Exercise brief
Could you transcribe all the entries exactly, omitting the pictures?

=== Records provided ===

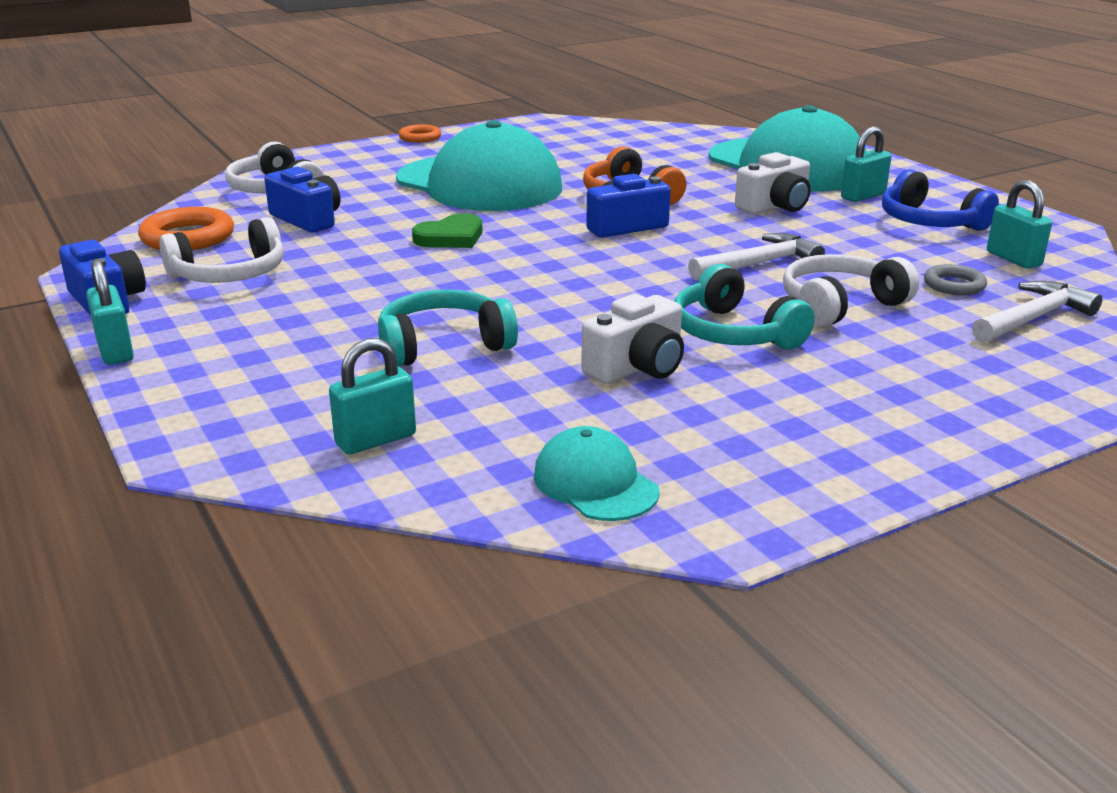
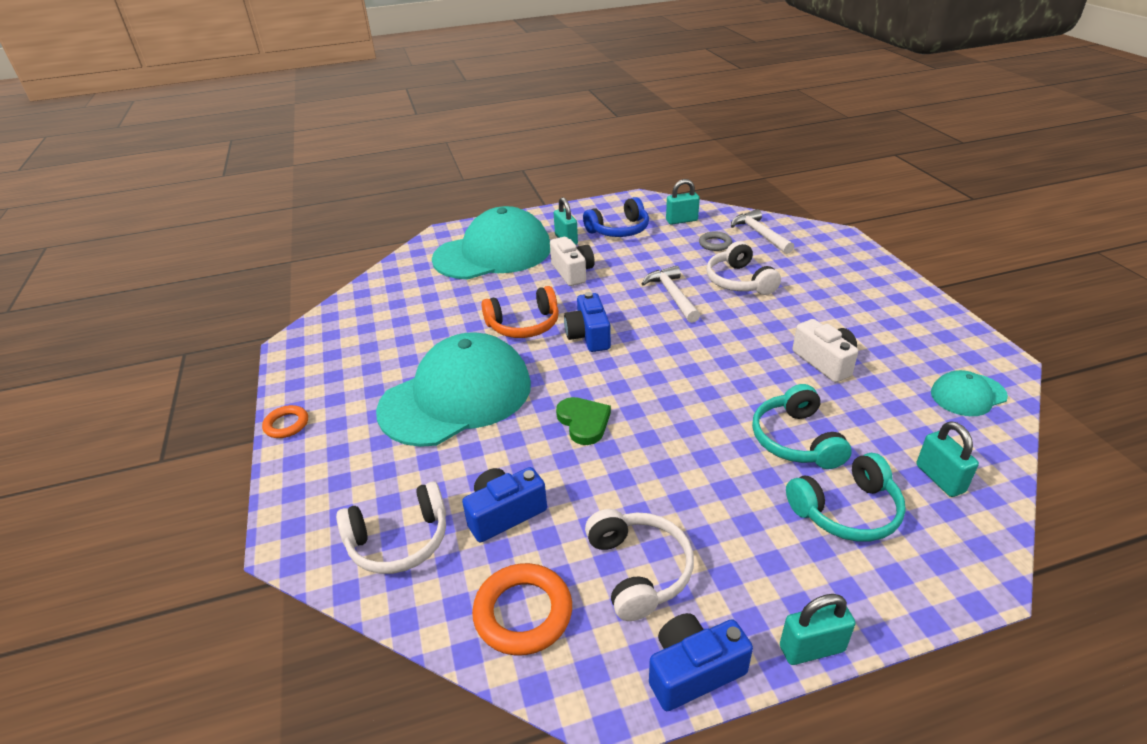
camera: 75 degrees left, 10 degrees up
turquoise headphones [674,264,815,350] -> turquoise headphones moved to [786,453,906,542]

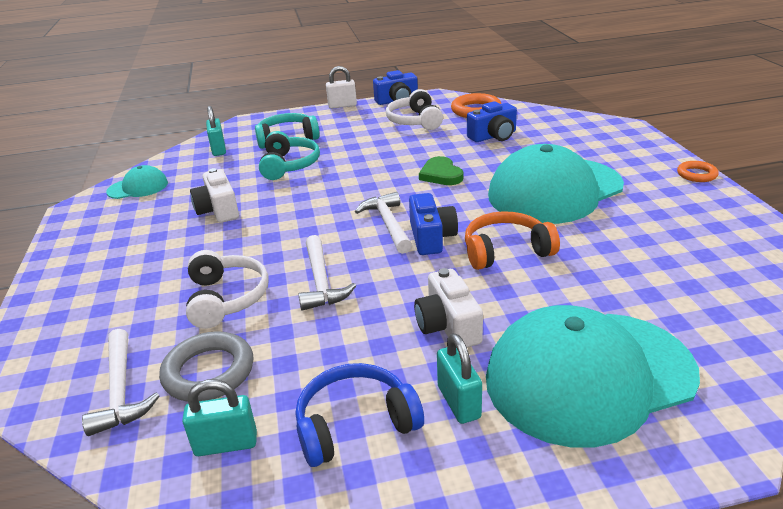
camera: 175 degrees left, 5 degrees down
white headphones [336,481,446,574] -> none
grey ring [699,231,732,251] -> grey ring [159,331,254,401], size x1.68
turquoise padlock [780,594,856,665] -> white padlock [326,66,357,109]
none -> white hammer [355,192,412,254]

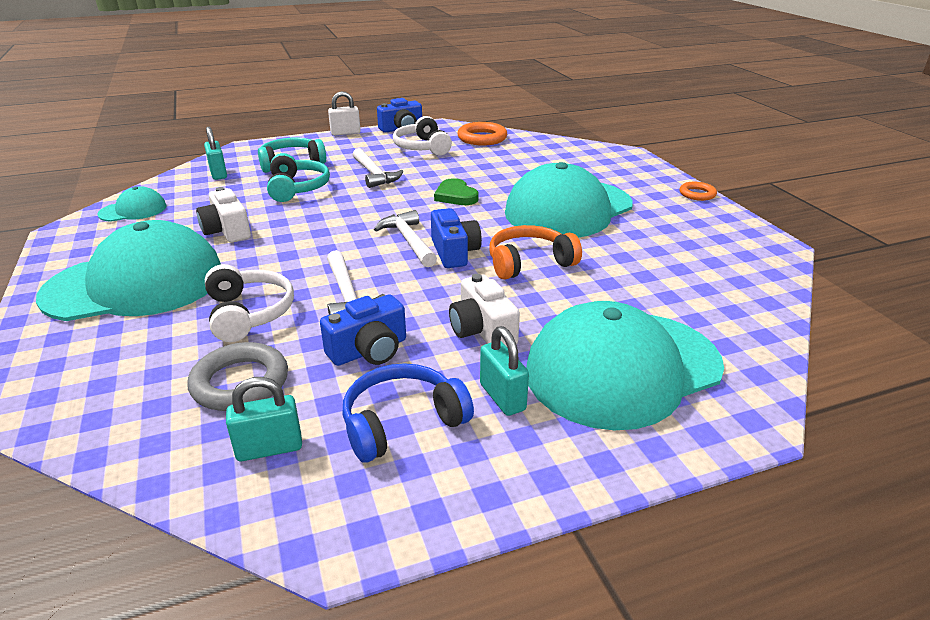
camera: 10 degrees left, 0 degrees up
white hammer [82,329,160,436] -> white hammer moved to [353,148,404,188]
blue camera [467,101,517,142] -> blue camera moved to [320,295,406,366]
none -> turquoise cap [36,220,221,321]

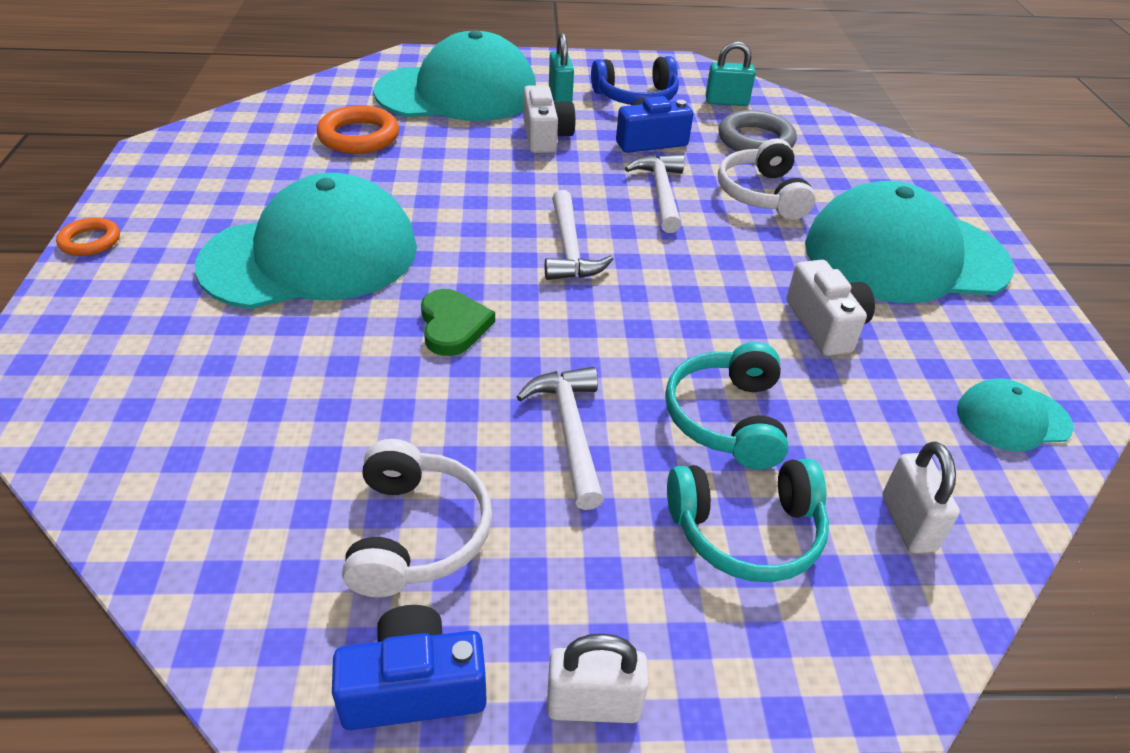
camera: 165 degrees left, 10 degrees up
turquoise padlock [204,127,227,180] -> white padlock [882,442,960,553]
blue camera [431,208,482,268] -> none
orange ring [457,122,507,146] -> orange ring moved to [316,105,399,154]
orange headphones [489,225,582,280] -> none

===

Task output
camera: 75 degrees left, 10 degrees up
turquoise headphones [674,264,815,350] -> turquoise headphones moved to [786,453,906,542]

camera: 175 degrees left, 5 degrees down
white headphones [336,481,446,574] -> none
grey ring [699,231,732,251] -> grey ring [159,331,254,401], size x1.68
turquoise padlock [780,594,856,665] -> white padlock [326,66,357,109]
none -> white hammer [355,192,412,254]

camera: 10 degrees left, 0 degrees up
white hammer [82,329,160,436] -> white hammer moved to [353,148,404,188]
blue camera [467,101,517,142] -> blue camera moved to [320,295,406,366]
none -> turquoise cap [36,220,221,321]

camera: 165 degrees left, 10 degrees up
turquoise padlock [204,127,227,180] -> white padlock [882,442,960,553]
blue camera [431,208,482,268] -> none
orange ring [457,122,507,146] -> orange ring moved to [316,105,399,154]
orange headphones [489,225,582,280] -> none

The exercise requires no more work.